▸ **Task**
Copy word for word, please, the lines of the entries below running from the one containing "CN1 pin 2: N12 -> GND" to the one containing "C201: 100uF (plus", both ends included.

(Itemized modification records)
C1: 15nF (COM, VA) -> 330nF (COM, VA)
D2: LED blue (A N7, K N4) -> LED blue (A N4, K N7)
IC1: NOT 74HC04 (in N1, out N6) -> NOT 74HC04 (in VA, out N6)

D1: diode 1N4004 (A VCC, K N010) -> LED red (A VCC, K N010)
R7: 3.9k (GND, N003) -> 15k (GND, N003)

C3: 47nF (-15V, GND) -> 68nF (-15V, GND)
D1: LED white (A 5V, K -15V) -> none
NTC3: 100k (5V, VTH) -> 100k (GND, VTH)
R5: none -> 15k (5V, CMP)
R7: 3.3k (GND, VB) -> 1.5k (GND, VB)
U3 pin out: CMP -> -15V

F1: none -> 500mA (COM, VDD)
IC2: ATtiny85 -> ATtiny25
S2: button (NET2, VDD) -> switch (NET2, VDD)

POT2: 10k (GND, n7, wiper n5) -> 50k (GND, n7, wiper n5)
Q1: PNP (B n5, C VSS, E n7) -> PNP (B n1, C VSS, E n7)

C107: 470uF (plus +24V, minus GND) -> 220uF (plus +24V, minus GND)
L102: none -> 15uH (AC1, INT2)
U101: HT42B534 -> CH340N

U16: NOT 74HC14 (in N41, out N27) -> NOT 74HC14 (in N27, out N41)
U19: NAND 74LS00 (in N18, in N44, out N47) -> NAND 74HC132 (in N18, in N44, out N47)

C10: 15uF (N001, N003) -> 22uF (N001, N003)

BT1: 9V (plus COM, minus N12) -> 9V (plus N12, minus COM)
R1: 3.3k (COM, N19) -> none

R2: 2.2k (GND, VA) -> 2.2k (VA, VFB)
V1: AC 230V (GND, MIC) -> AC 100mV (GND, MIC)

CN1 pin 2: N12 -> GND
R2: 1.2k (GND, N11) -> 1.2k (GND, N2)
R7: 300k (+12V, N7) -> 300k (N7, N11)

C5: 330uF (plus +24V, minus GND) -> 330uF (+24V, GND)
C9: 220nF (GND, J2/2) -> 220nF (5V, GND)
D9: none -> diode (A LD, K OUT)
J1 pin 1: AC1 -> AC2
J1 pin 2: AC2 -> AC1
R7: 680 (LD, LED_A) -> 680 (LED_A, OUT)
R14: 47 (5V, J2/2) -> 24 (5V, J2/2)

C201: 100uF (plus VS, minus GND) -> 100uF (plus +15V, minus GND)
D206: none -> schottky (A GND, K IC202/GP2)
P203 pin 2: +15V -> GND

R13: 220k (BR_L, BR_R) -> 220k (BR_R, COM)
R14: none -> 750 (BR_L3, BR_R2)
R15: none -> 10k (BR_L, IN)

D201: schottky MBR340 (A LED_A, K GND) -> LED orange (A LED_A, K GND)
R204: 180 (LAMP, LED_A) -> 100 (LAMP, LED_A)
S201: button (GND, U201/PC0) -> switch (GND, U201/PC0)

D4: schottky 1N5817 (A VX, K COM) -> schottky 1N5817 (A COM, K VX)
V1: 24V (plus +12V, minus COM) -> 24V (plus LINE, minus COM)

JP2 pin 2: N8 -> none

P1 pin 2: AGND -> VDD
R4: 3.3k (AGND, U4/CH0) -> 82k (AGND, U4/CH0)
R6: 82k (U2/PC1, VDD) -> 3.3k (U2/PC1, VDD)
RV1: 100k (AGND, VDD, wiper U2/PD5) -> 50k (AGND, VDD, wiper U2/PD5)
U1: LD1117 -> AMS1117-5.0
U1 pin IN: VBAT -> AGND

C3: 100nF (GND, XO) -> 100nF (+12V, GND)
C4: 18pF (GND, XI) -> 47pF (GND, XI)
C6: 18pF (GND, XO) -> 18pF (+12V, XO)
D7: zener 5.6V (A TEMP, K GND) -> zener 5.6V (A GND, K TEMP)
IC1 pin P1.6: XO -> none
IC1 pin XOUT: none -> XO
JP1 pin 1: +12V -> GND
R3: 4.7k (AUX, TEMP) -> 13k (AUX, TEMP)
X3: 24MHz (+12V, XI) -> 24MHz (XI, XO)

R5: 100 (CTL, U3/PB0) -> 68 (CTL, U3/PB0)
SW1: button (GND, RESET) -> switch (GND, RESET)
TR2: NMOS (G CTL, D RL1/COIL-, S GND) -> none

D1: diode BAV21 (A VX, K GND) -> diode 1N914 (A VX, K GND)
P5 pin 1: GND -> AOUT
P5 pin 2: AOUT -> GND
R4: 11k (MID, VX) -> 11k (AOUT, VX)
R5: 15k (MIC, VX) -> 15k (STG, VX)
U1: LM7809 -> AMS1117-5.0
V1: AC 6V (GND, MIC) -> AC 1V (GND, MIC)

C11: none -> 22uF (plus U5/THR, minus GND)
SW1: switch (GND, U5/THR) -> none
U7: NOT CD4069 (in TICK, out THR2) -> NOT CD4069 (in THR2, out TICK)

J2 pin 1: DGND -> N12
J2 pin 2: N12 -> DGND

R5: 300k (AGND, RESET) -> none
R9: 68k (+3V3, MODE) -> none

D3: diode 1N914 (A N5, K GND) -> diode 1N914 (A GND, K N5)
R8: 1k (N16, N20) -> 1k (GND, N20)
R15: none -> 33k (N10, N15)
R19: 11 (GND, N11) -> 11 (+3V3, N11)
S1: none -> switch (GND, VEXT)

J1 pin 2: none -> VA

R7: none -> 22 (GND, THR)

▸ **Reply to the exercise**
CN1 pin 2: N12 -> GND
R2: 1.2k (GND, N11) -> 1.2k (GND, N2)
R7: 300k (+12V, N7) -> 300k (N7, N11)

C5: 330uF (plus +24V, minus GND) -> 330uF (+24V, GND)
C9: 220nF (GND, J2/2) -> 220nF (5V, GND)
D9: none -> diode (A LD, K OUT)
J1 pin 1: AC1 -> AC2
J1 pin 2: AC2 -> AC1
R7: 680 (LD, LED_A) -> 680 (LED_A, OUT)
R14: 47 (5V, J2/2) -> 24 (5V, J2/2)

C201: 100uF (plus VS, minus GND) -> 100uF (plus +15V, minus GND)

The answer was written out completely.